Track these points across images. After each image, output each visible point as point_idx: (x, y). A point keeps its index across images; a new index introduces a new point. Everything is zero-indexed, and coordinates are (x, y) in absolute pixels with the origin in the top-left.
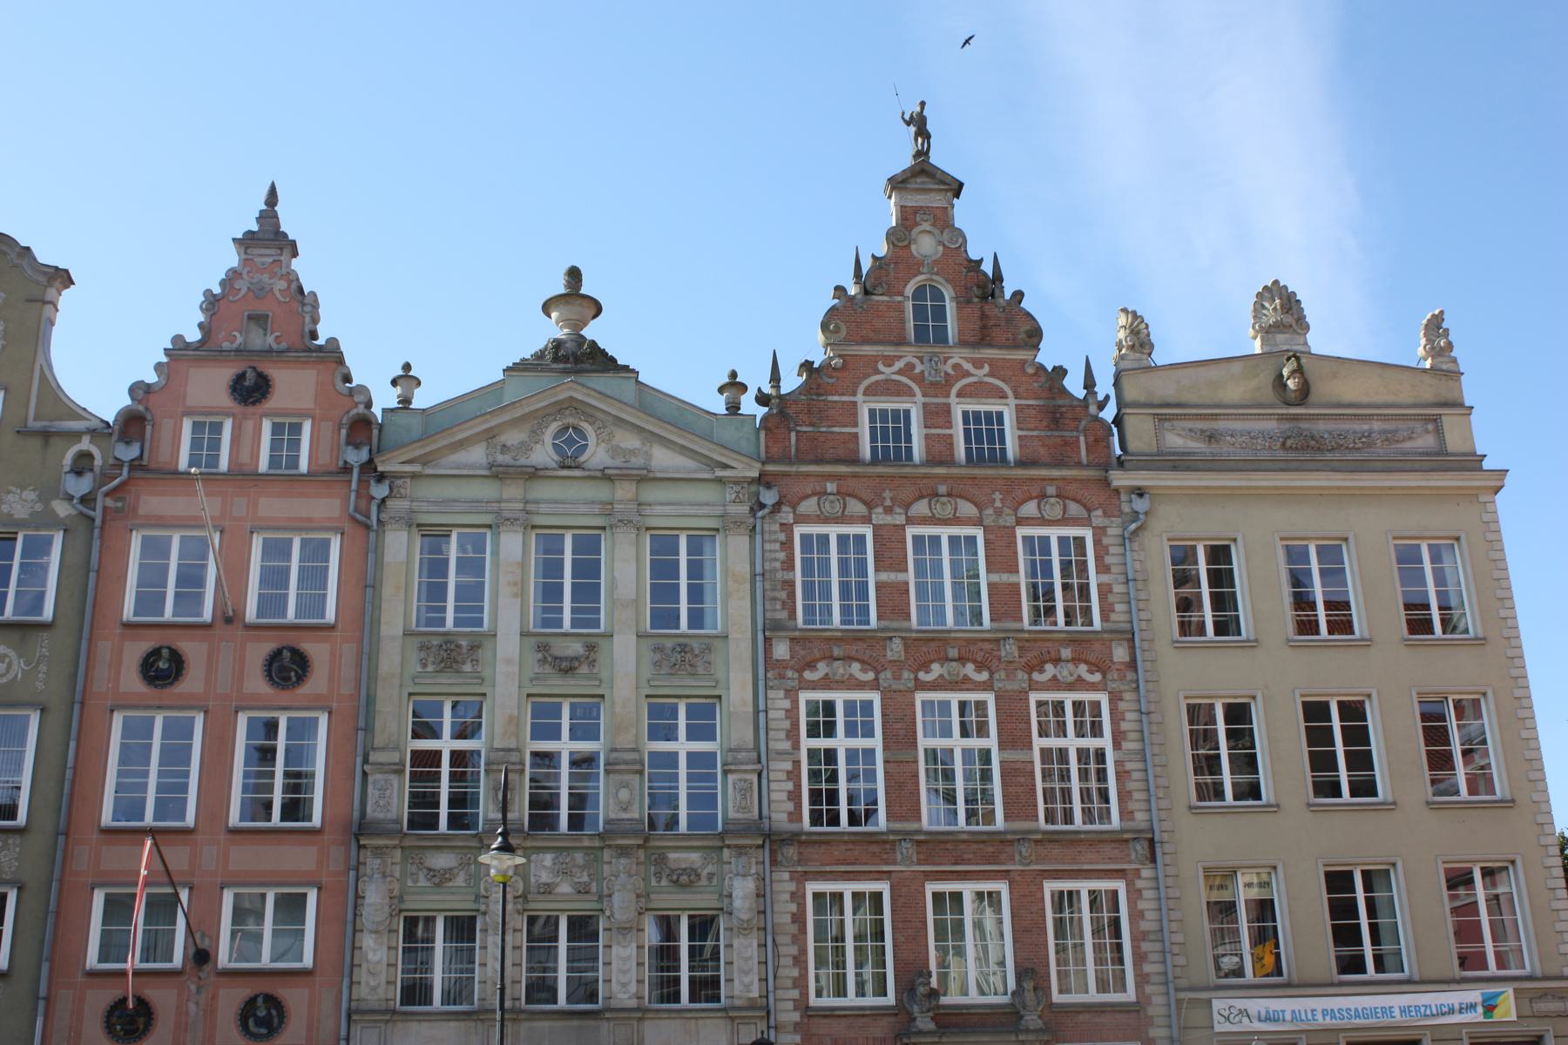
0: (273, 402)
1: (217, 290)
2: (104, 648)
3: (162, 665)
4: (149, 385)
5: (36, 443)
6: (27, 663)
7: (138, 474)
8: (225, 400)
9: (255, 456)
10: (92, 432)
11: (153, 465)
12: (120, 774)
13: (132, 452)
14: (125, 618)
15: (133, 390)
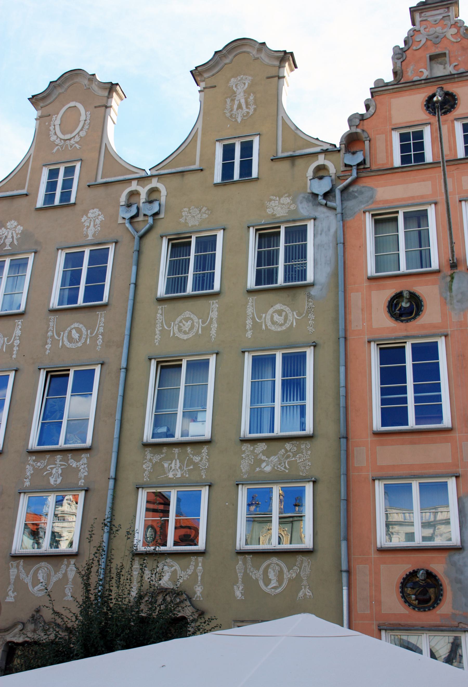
0: (459, 111)
1: (402, 45)
2: (356, 298)
3: (405, 304)
4: (362, 115)
5: (286, 165)
6: (299, 314)
7: (363, 175)
8: (423, 115)
9: (453, 148)
10: (325, 152)
11: (374, 167)
12: (384, 391)
13: (359, 158)
14: (369, 274)
15: (350, 120)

• [GOAL]
Copy out every line of the records above word for word, with the picture markers left out.

• [RESULT]
Track these points across images. After each image, output each visible point as point_idx: (x, y). A point keeps its index across images; a new index introduces a new point. Everything is zero-indexed, and coordinates are (x, y) in absolute pixels with the origin in the top-left.
0: (273, 402)
1: (217, 290)
2: (104, 648)
3: (162, 665)
4: (149, 385)
5: (36, 443)
6: (27, 663)
7: (138, 474)
8: (225, 400)
9: (255, 456)
10: (92, 432)
11: (153, 465)
12: (120, 774)
13: (132, 452)
14: (125, 618)
15: (133, 390)
0: (459, 111)
1: (402, 45)
2: (356, 298)
3: (405, 304)
4: (362, 115)
5: (286, 165)
6: (299, 314)
7: (363, 175)
8: (423, 115)
9: (453, 148)
10: (325, 152)
11: (374, 167)
12: (384, 391)
13: (359, 158)
14: (369, 274)
15: (350, 120)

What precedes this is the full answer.